▶ Your assignment
Your response to the data below should hold nothing except the lines from the one containing "green cross: moved 60 px left, 50 px down" down to the one containing "pink pentagon: moved 9 px left, 9 px up", reproduced exactly and without pictures.

▶ Available data
________

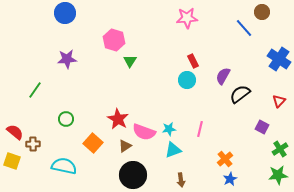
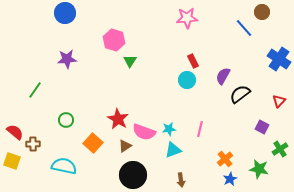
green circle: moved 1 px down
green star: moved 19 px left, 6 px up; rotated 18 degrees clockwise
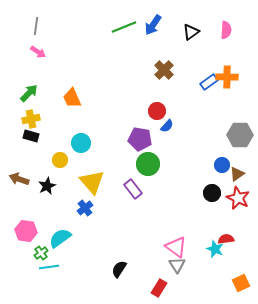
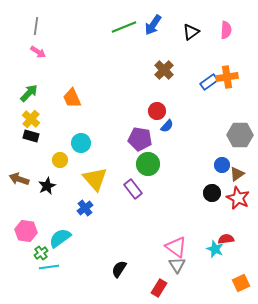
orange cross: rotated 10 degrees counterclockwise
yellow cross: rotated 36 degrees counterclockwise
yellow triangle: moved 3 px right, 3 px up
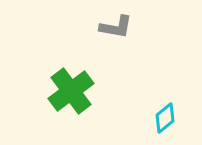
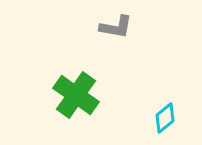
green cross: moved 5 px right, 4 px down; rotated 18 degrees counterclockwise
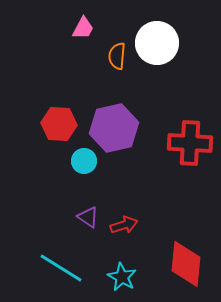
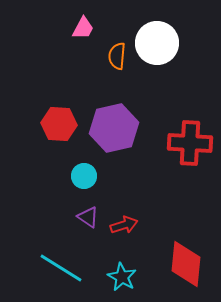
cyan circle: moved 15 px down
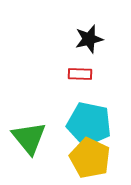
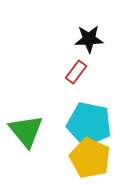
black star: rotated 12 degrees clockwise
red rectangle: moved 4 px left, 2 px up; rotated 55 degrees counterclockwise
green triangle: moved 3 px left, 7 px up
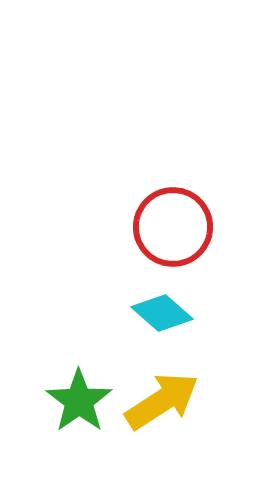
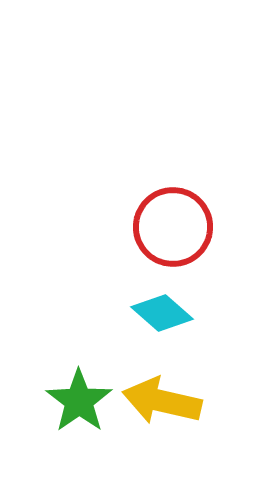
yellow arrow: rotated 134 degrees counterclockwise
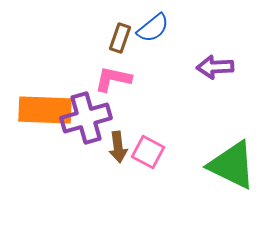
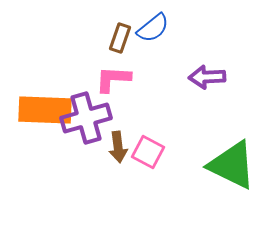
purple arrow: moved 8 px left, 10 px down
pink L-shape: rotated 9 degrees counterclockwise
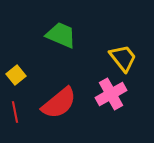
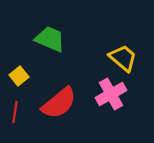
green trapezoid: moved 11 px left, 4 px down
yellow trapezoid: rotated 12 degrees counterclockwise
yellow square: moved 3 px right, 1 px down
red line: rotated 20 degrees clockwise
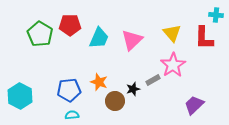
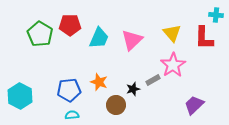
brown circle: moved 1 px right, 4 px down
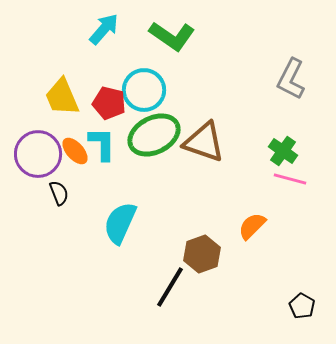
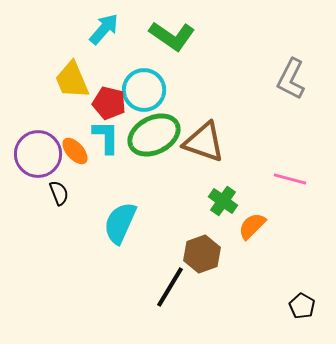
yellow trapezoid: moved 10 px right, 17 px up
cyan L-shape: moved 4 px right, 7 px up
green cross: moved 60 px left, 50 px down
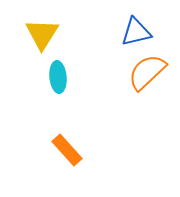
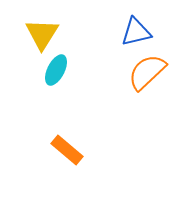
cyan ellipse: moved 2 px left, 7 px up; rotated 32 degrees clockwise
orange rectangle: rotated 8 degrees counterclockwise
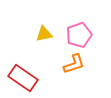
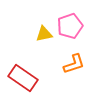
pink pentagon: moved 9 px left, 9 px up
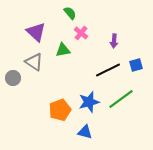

________

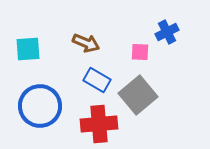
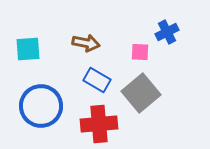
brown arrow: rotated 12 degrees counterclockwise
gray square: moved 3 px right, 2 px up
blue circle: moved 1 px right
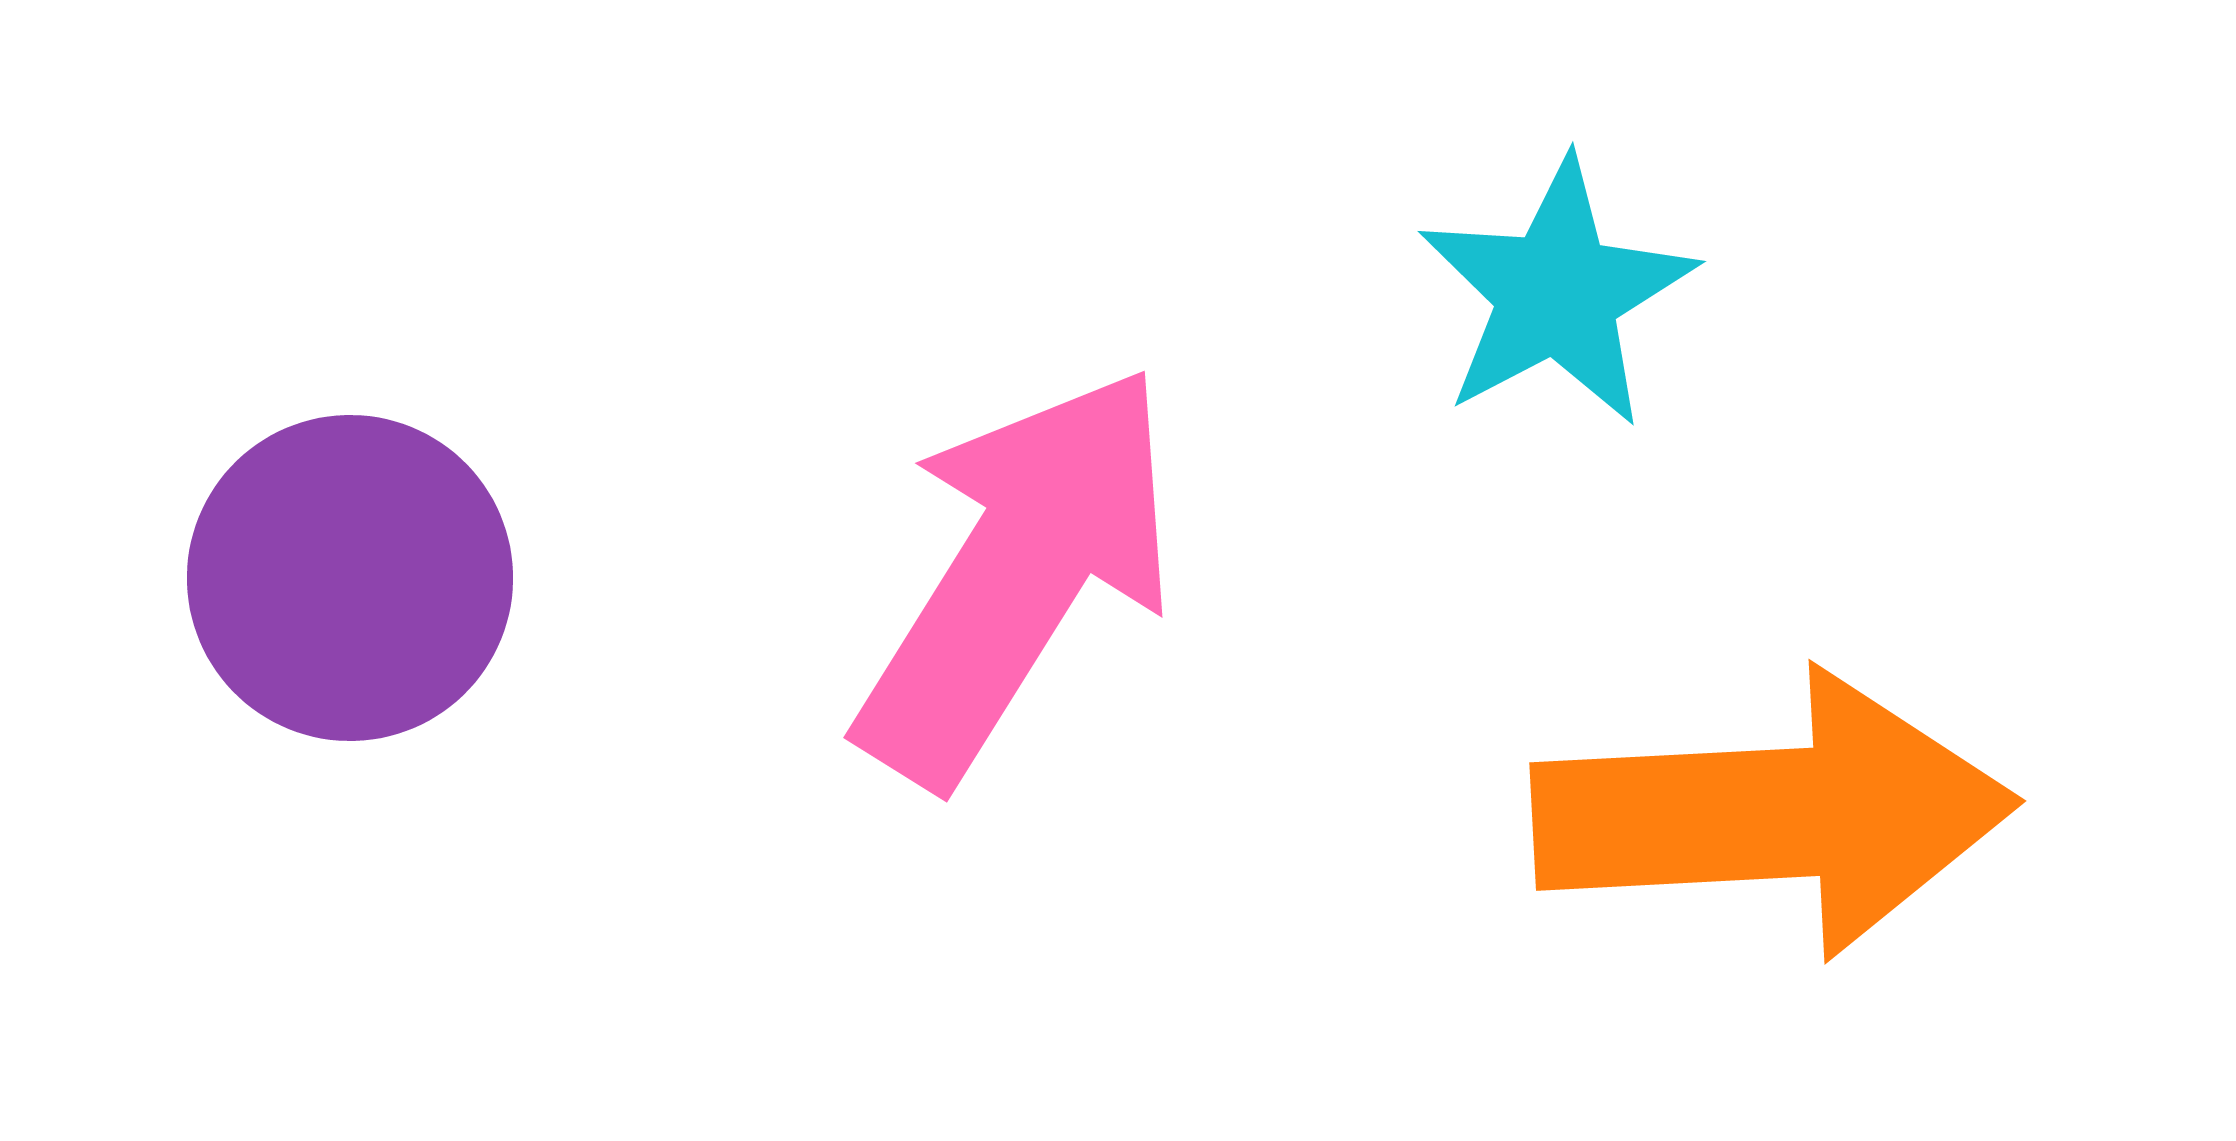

________

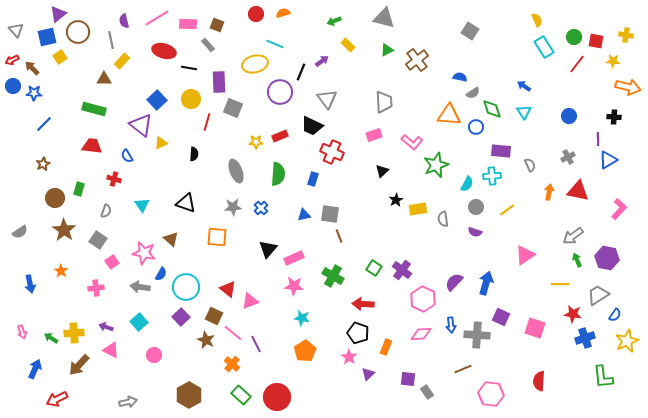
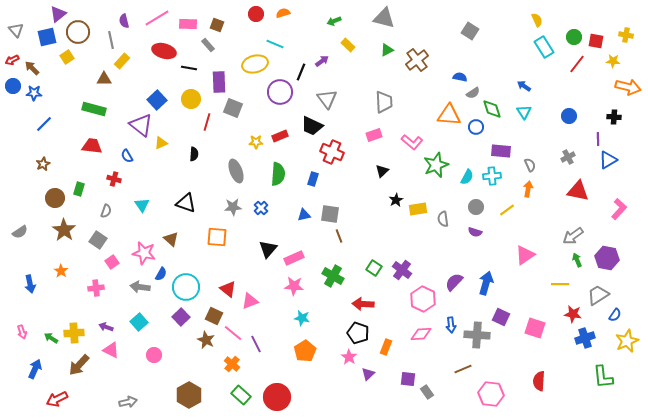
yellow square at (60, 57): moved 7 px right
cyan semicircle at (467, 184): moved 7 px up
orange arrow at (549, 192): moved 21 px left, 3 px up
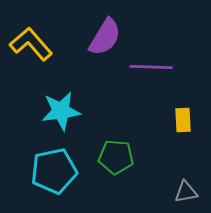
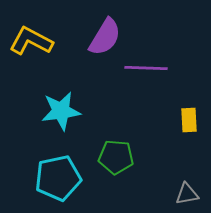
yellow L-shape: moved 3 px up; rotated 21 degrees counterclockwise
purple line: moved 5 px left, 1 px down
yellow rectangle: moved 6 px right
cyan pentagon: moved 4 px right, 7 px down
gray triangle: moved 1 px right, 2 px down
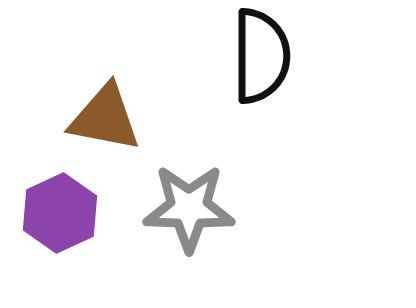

________

▶ Solution to this task
green cross: moved 60 px left, 50 px down
cyan ellipse: moved 2 px left, 7 px up; rotated 32 degrees clockwise
orange rectangle: rotated 8 degrees counterclockwise
pink pentagon: moved 9 px left, 9 px up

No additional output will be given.